(Beginning of Records for this task)

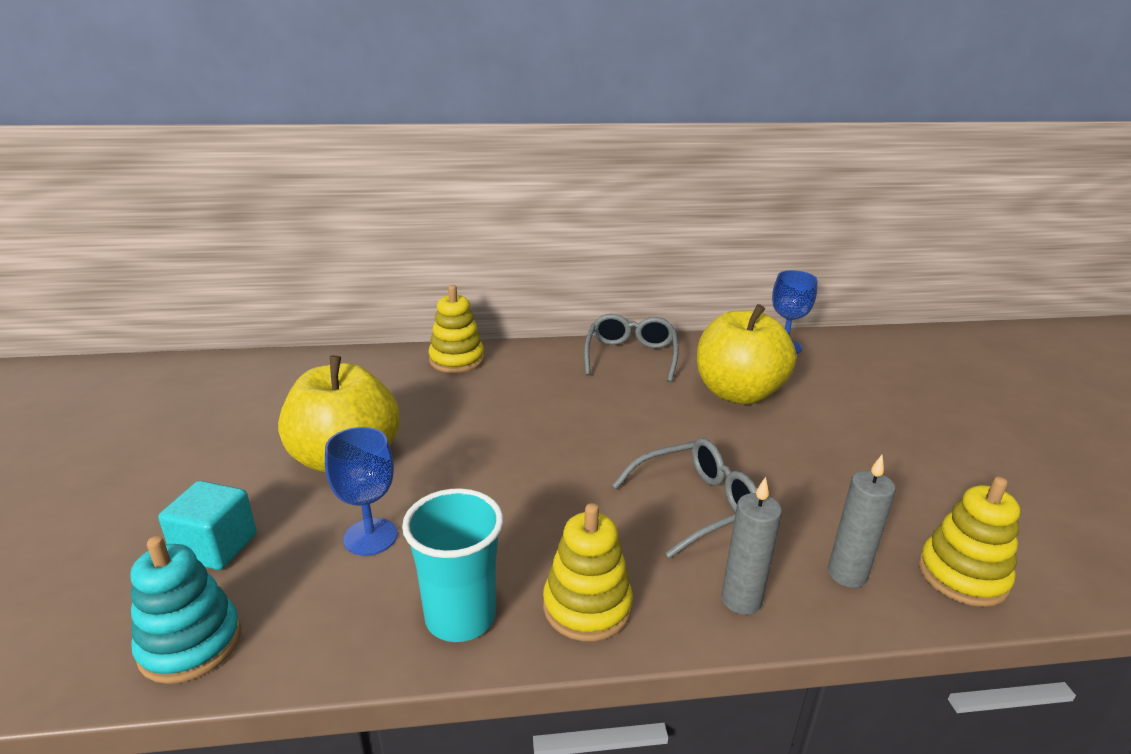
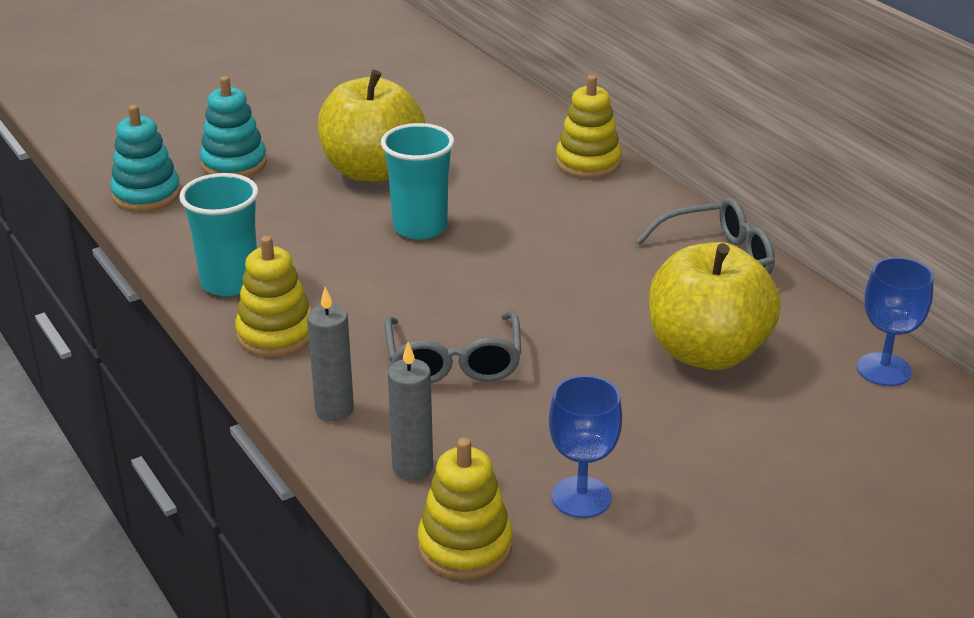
camera: 65 degrees right, 5 degrees up
turquoise cube [158,481,257,570] -> turquoise stacking toy [200,76,267,177]
blue goblet [325,427,397,556] -> blue goblet moved to [549,375,622,518]
grey glasses [612,438,757,558] -> grey glasses turned 45 degrees clockwise [385,311,521,383]
none -> turquoise cup [381,123,454,240]

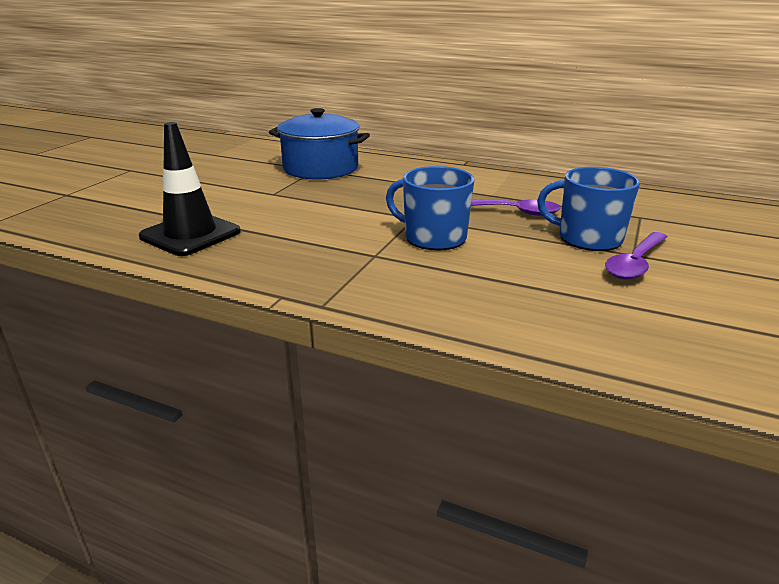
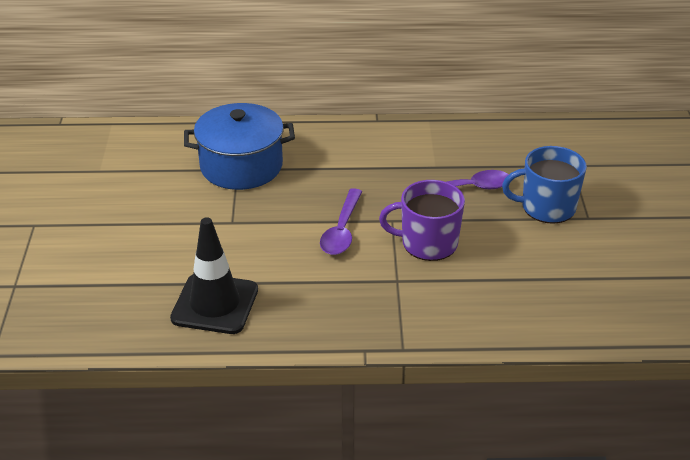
camera: 25 degrees left, 10 degrees up
blue mug [386,166,475,251] -> purple mug [379,180,465,261]
purple spoon [605,232,667,280] -> purple spoon moved to [320,188,362,255]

(End of Records for this task)

Assignment:
Repeat each entry exactly as it appears; skip any picture.

Response to this exercise:
camera: 65 degrees right, 5 degrees up
turquoise cube [158,481,257,570] -> turquoise stacking toy [200,76,267,177]
blue goblet [325,427,397,556] -> blue goblet moved to [549,375,622,518]
grey glasses [612,438,757,558] -> grey glasses turned 45 degrees clockwise [385,311,521,383]
none -> turquoise cup [381,123,454,240]

camera: 25 degrees left, 10 degrees up
blue mug [386,166,475,251] -> purple mug [379,180,465,261]
purple spoon [605,232,667,280] -> purple spoon moved to [320,188,362,255]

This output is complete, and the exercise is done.